:: What you should do ::
Everything from the line that contains "IC3: NOT CD4069" through the final line of the records below should be quoted exactly, except the pictures.
(Material for this task Opens)
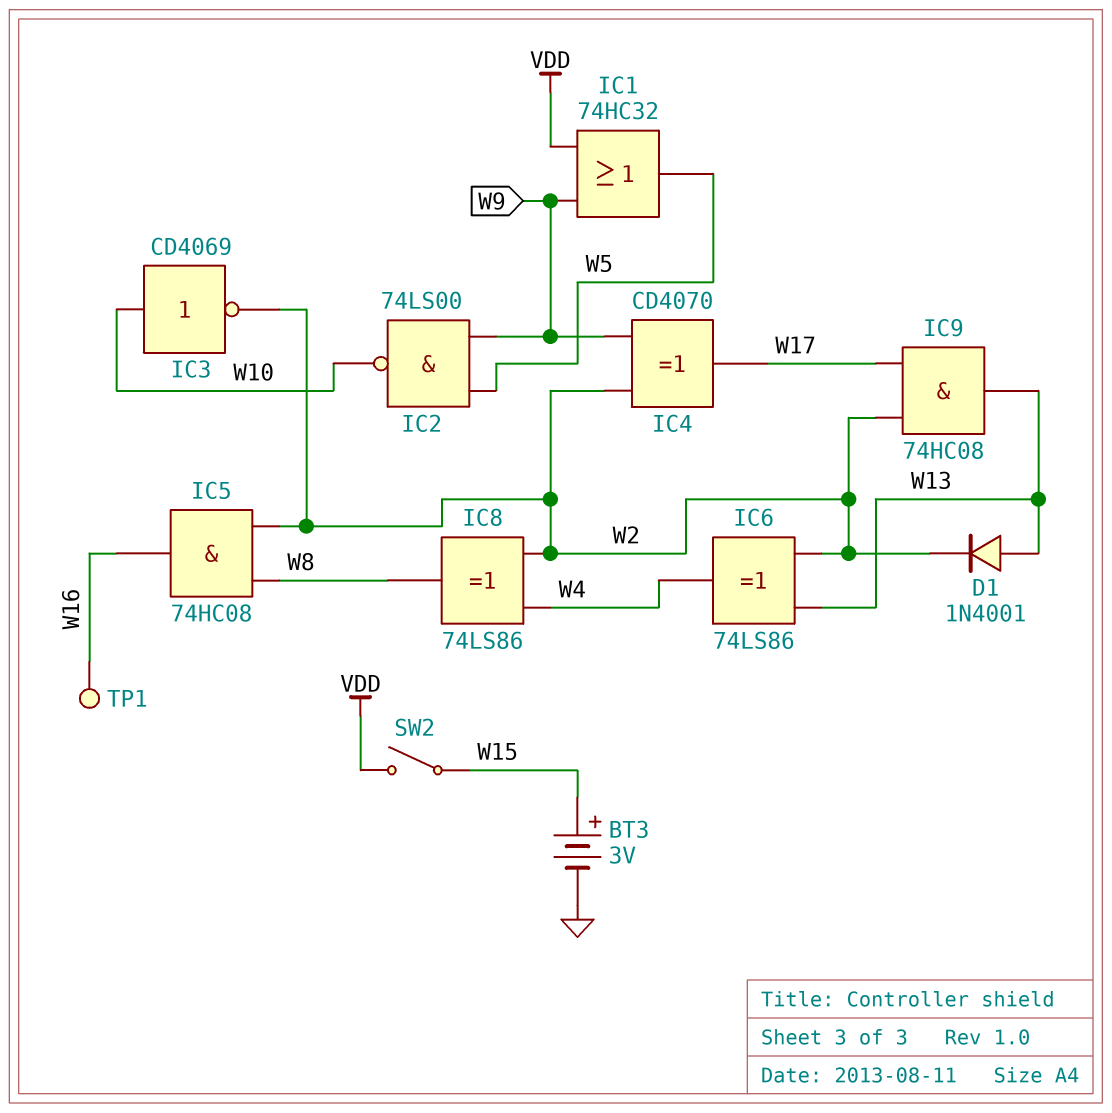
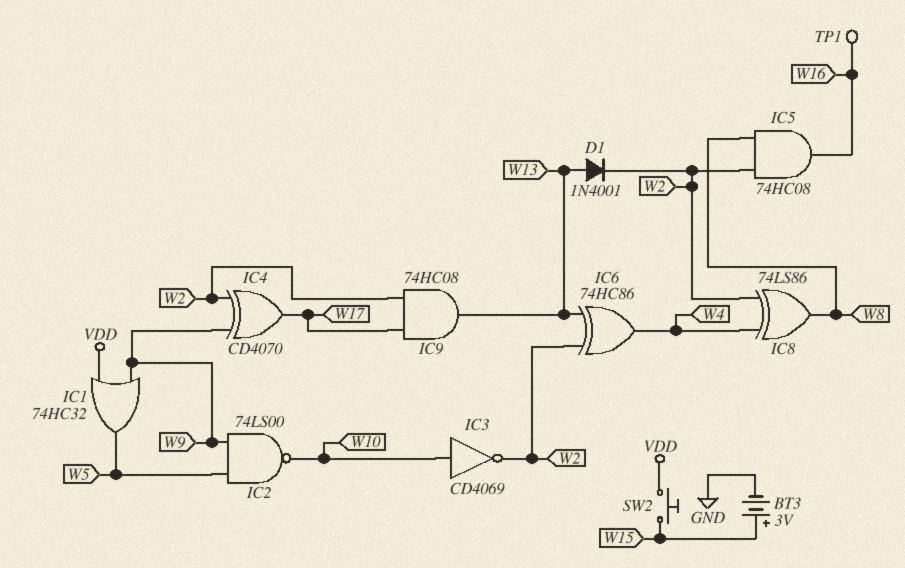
IC6: XOR 74LS86 (in W2, in W13, out W4) -> XOR 74HC86 (in W2, in W13, out W4)
SW2: switch (VDD, W15) -> button (VDD, W15)

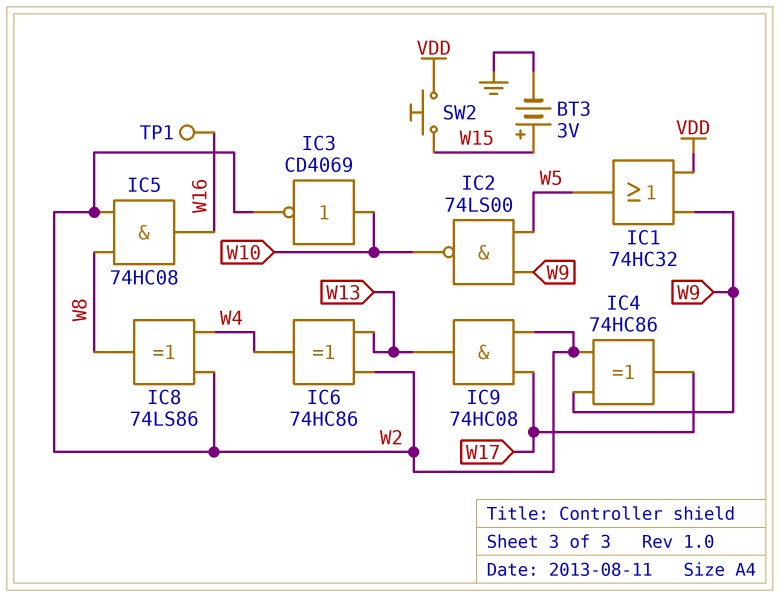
D1: diode 1N4001 (A W13, K W2) -> none
IC4: XOR CD4070 (in W2, in W9, out W17) -> XOR 74HC86 (in W2, in W9, out W17)

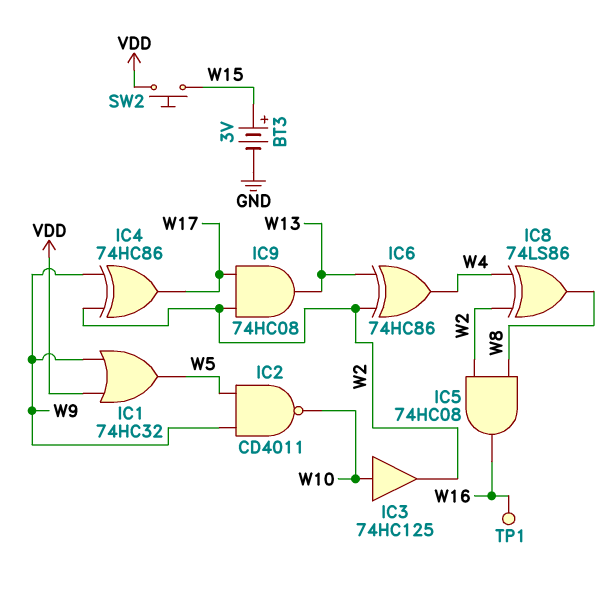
IC2: NAND 74LS00 (in W5, in W9, out W10) -> NAND CD4011 (in W5, in W9, out W10)
IC3: NOT CD4069 (in W10, out W2) -> buffer 74HC125 (in W10, out W2)

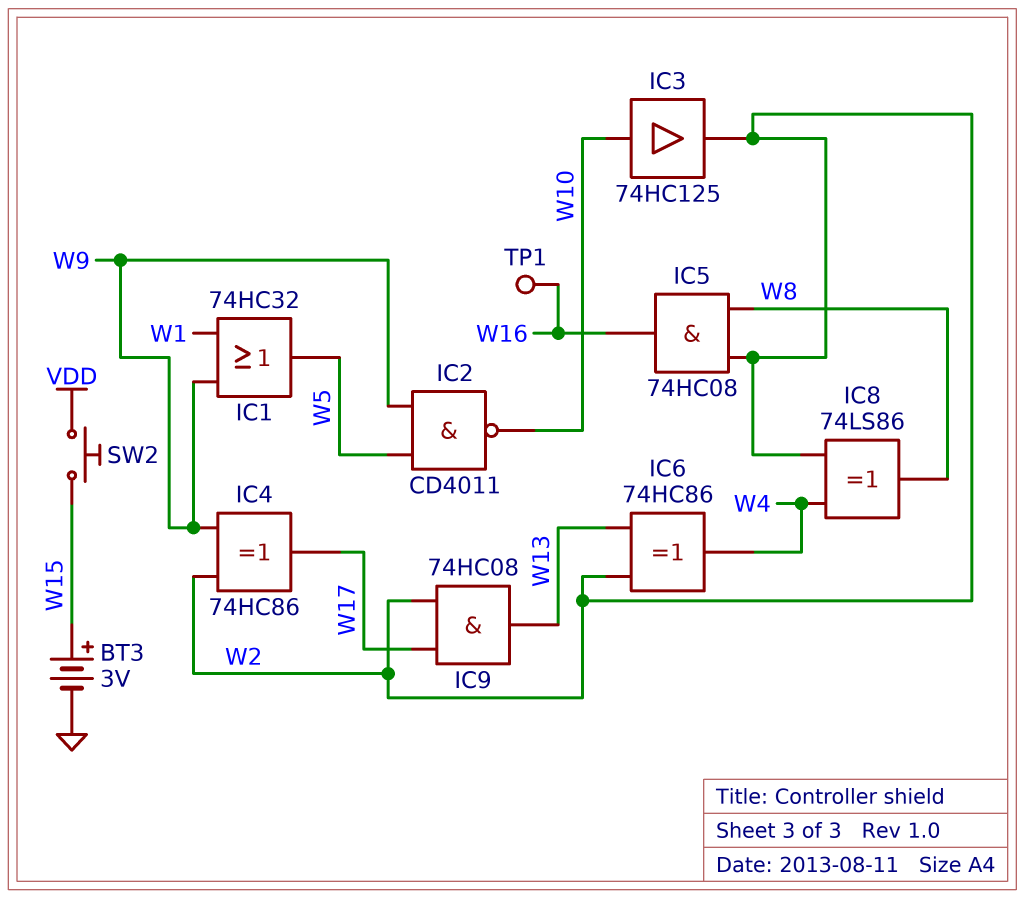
IC1: OR 74HC32 (in VDD, in W9, out W5) -> OR 74HC32 (in W1, in W9, out W5)

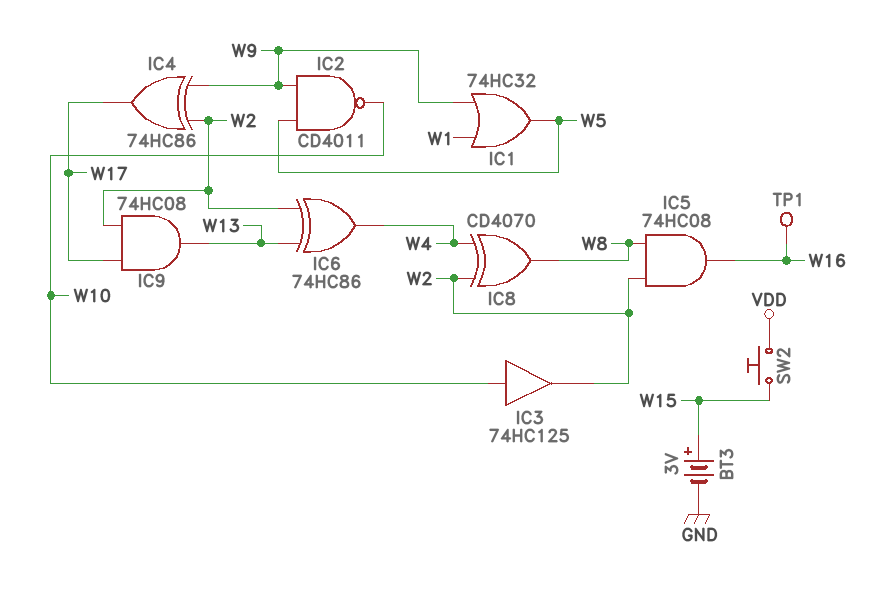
IC8: XOR 74LS86 (in W2, in W4, out W8) -> XOR CD4070 (in W2, in W4, out W8)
(Material for this task Closes)
:: Result of the exercise ::
IC3: NOT CD4069 (in W10, out W2) -> buffer 74HC125 (in W10, out W2)

IC1: OR 74HC32 (in VDD, in W9, out W5) -> OR 74HC32 (in W1, in W9, out W5)

IC8: XOR 74LS86 (in W2, in W4, out W8) -> XOR CD4070 (in W2, in W4, out W8)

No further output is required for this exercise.